— Activity —
Please write out only the lines from the one containing "yellow cheese: 4 -> 1" through the last line of the listing. Do not include pictures.

=== Section Start ===

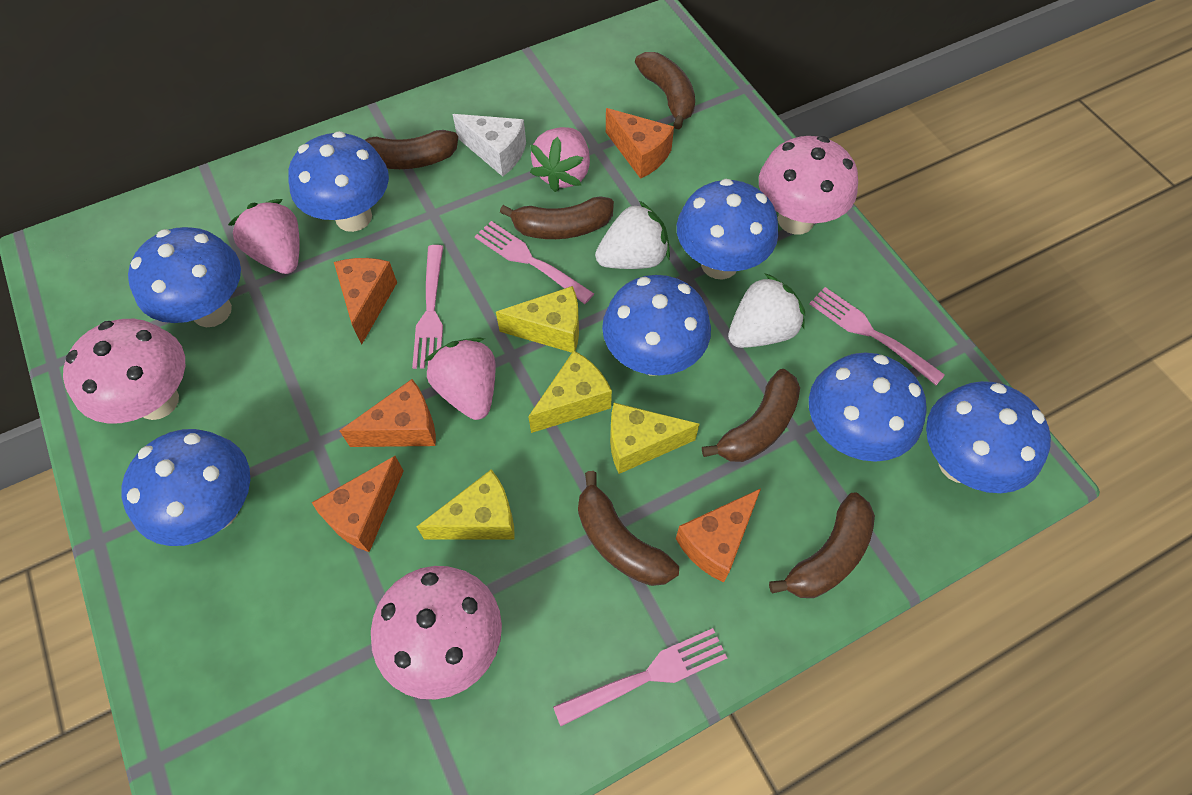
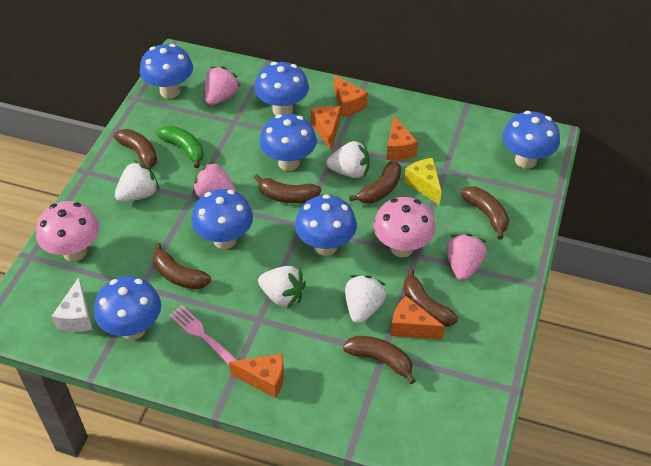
brown banana: 6 -> 7
green banana: 0 -> 1
pink fork: 4 -> 1
pink mushroom: 3 -> 2
white strawberry: 2 -> 4
yellow cheese: 4 -> 1

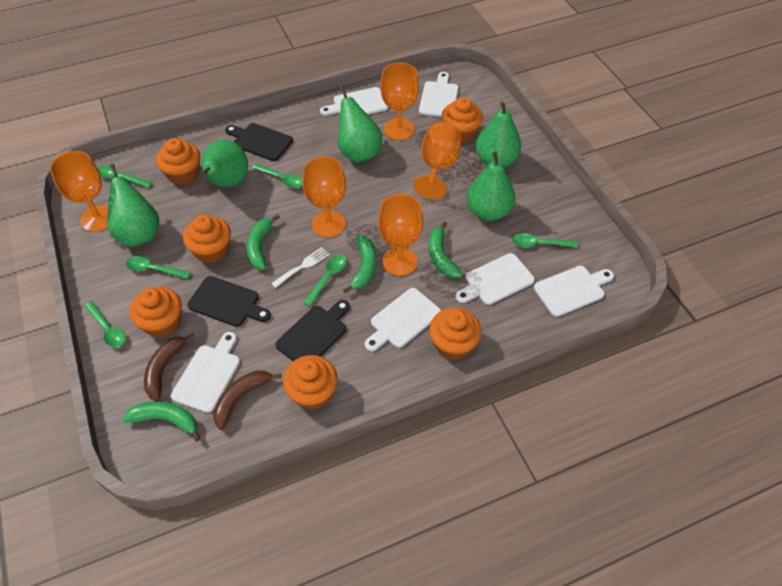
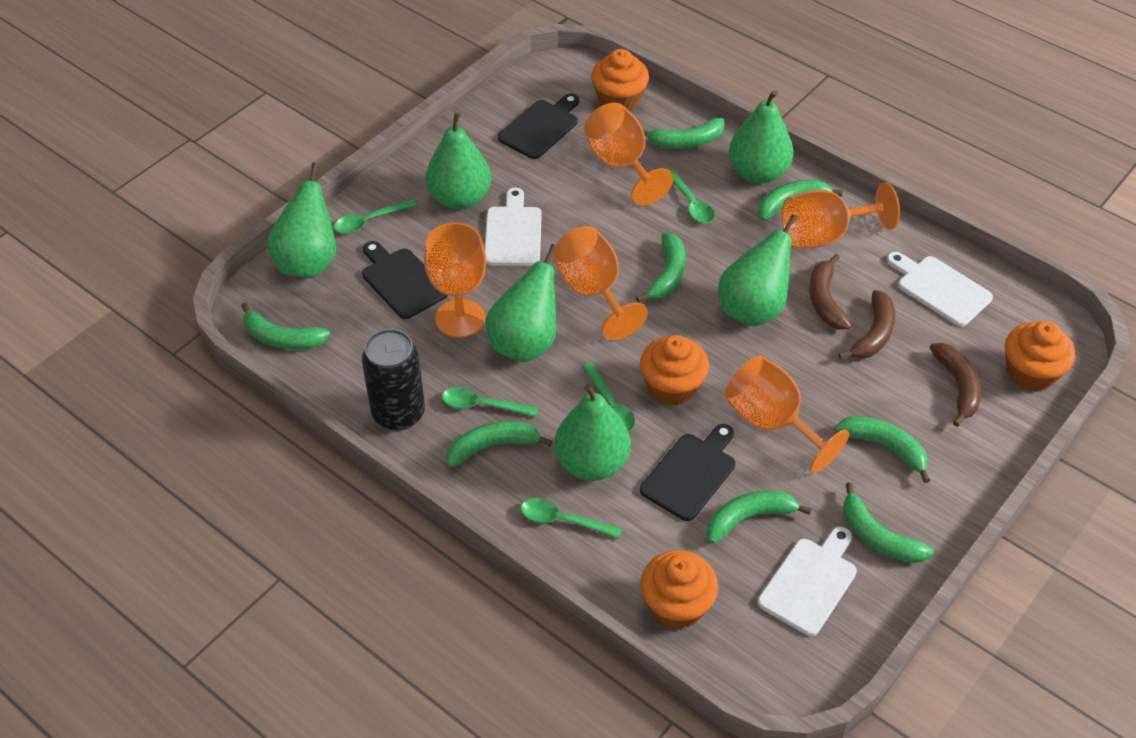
black can: 0 -> 1
brown banana: 2 -> 3
green banana: 4 -> 8
green pear: 5 -> 6
green spoon: 6 -> 5
orange cupcake: 6 -> 4
white cutting board: 6 -> 3
white fork: 1 -> 0

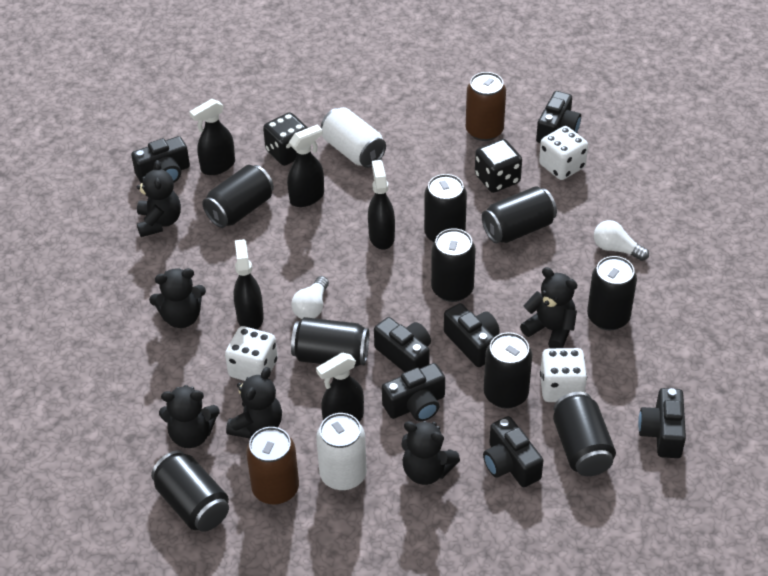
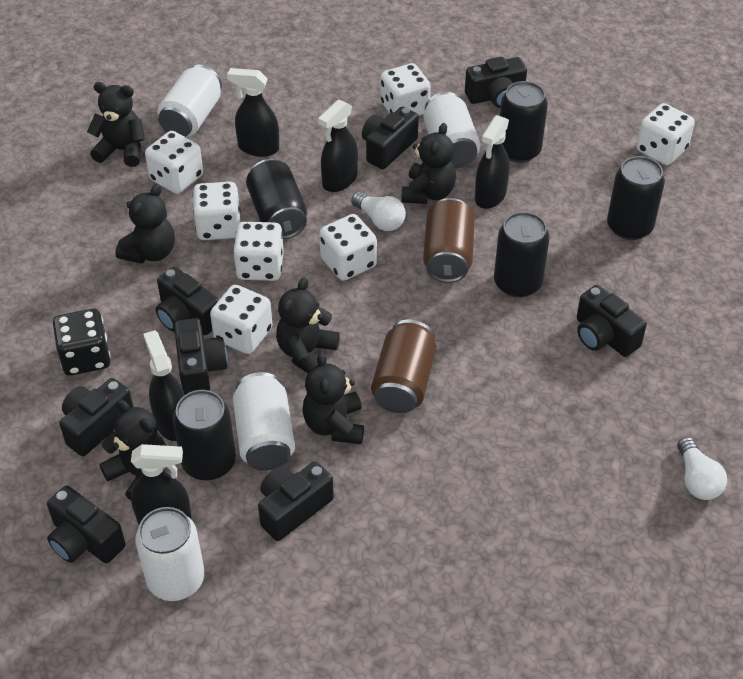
black camera: 7 -> 8
black can: 9 -> 5
black dice: 2 -> 1
white can: 2 -> 4
white dice: 3 -> 7

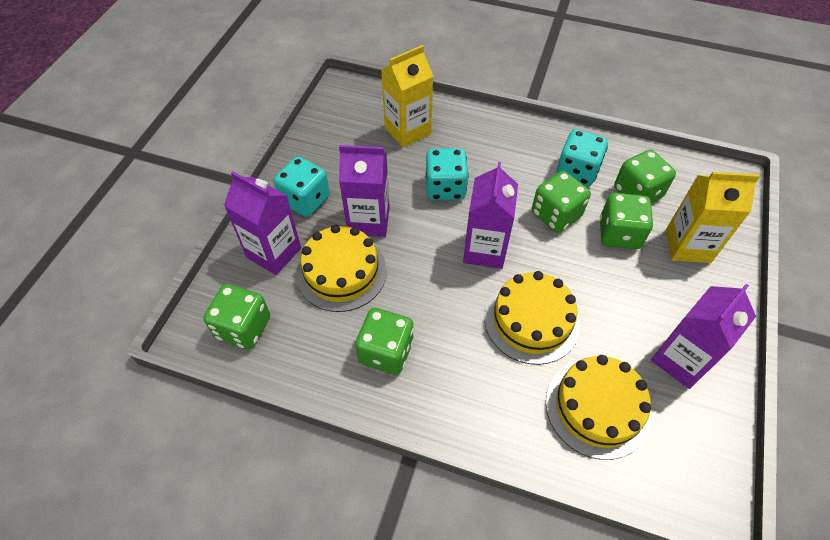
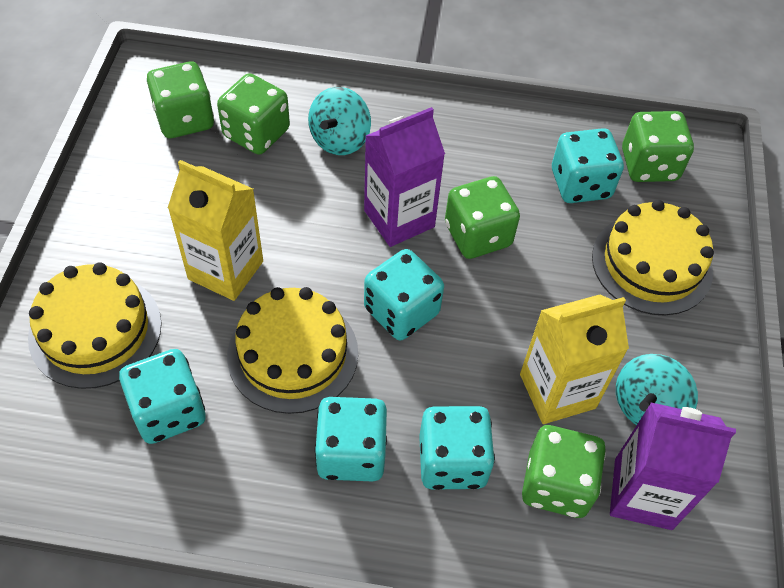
purple carton: 4 -> 2
turquoise dice: 3 -> 5
turquoise spinning top: 0 -> 2

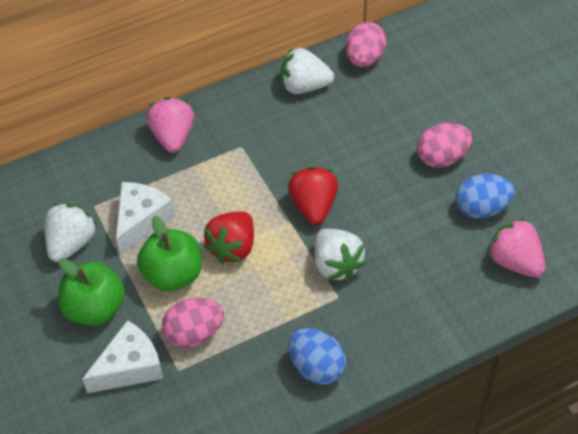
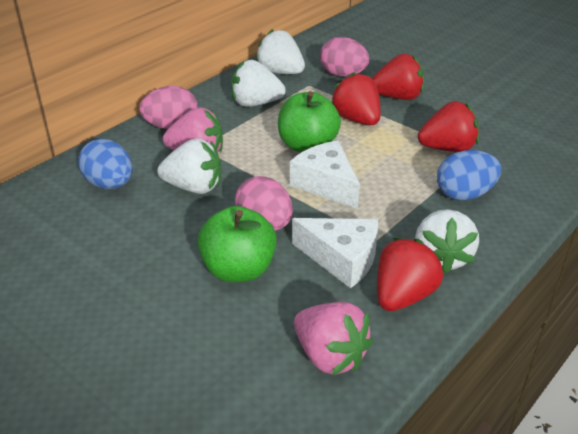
red strawberry: 2 -> 4
white strawberry: 3 -> 4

=== Section End ===

— Response to the task —
yellow cheese: 4 -> 1

black can: 0 -> 1
brown banana: 2 -> 3
green banana: 4 -> 8
green pear: 5 -> 6
green spoon: 6 -> 5
orange cupcake: 6 -> 4
white cutting board: 6 -> 3
white fork: 1 -> 0

black camera: 7 -> 8
black can: 9 -> 5
black dice: 2 -> 1
white can: 2 -> 4
white dice: 3 -> 7

purple carton: 4 -> 2
turquoise dice: 3 -> 5
turquoise spinning top: 0 -> 2

red strawberry: 2 -> 4
white strawberry: 3 -> 4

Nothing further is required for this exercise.